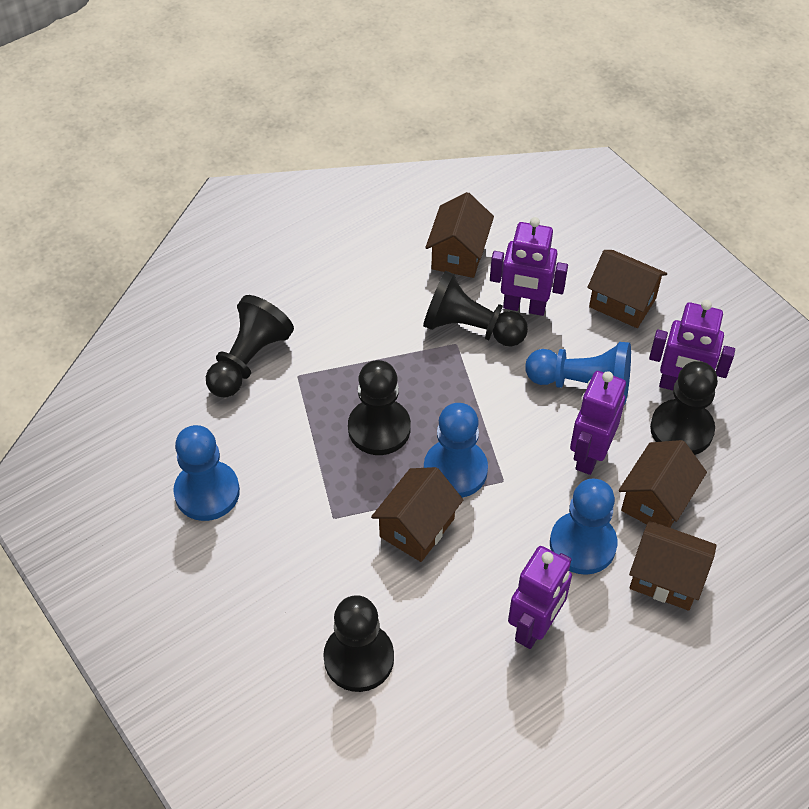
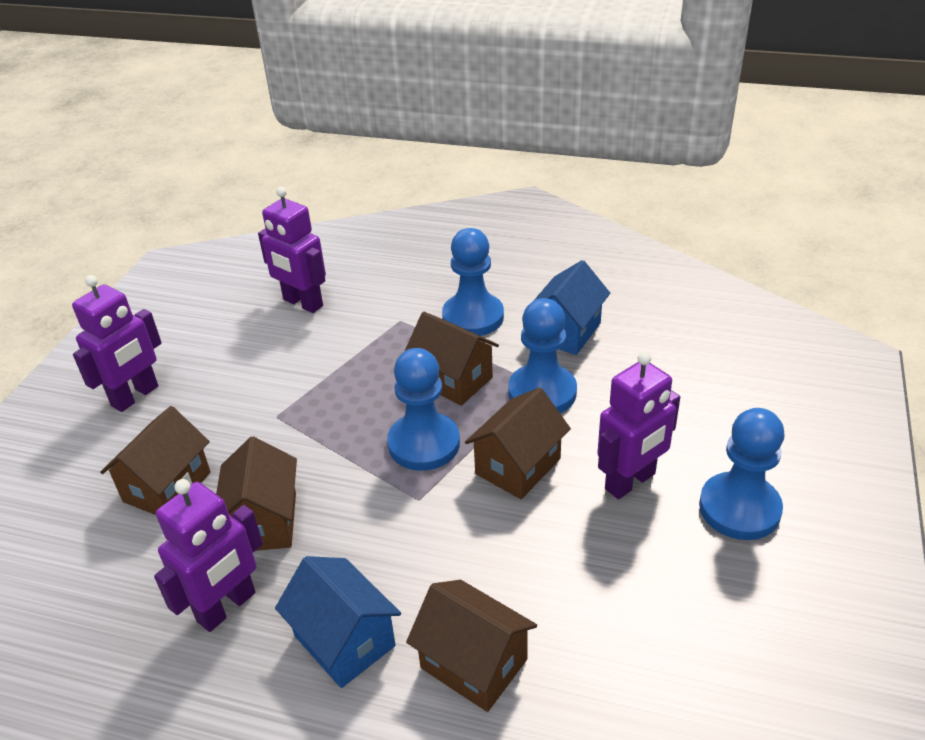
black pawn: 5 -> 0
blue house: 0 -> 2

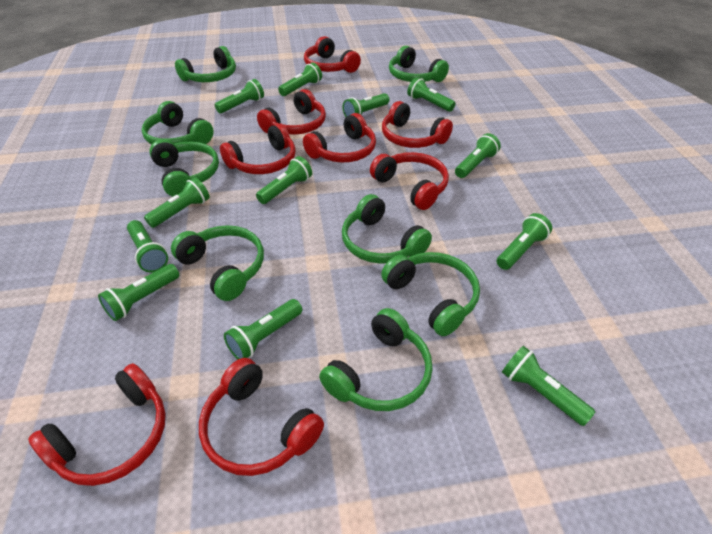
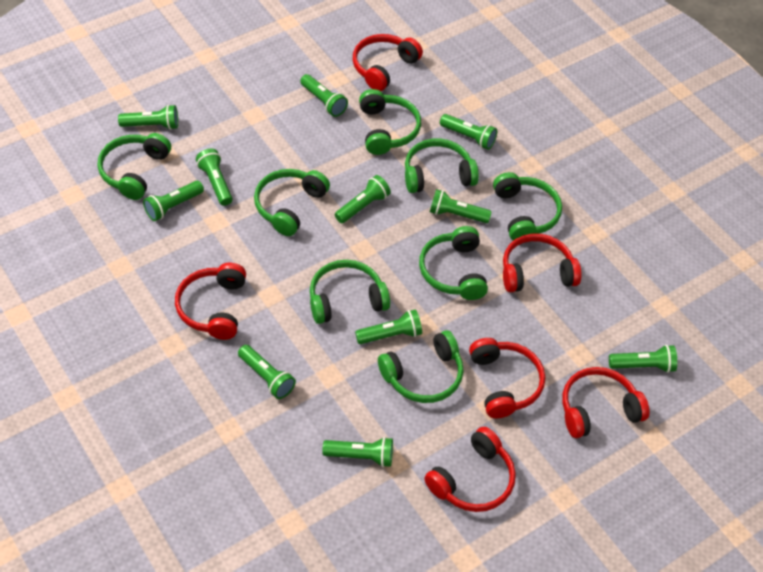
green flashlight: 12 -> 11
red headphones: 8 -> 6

==============================

- TASK TO CARRY OUT
Print every line of the material exactly as written, but drop the pictures.

- RESULT OF THE TASK
black pawn: 5 -> 0
blue house: 0 -> 2

green flashlight: 12 -> 11
red headphones: 8 -> 6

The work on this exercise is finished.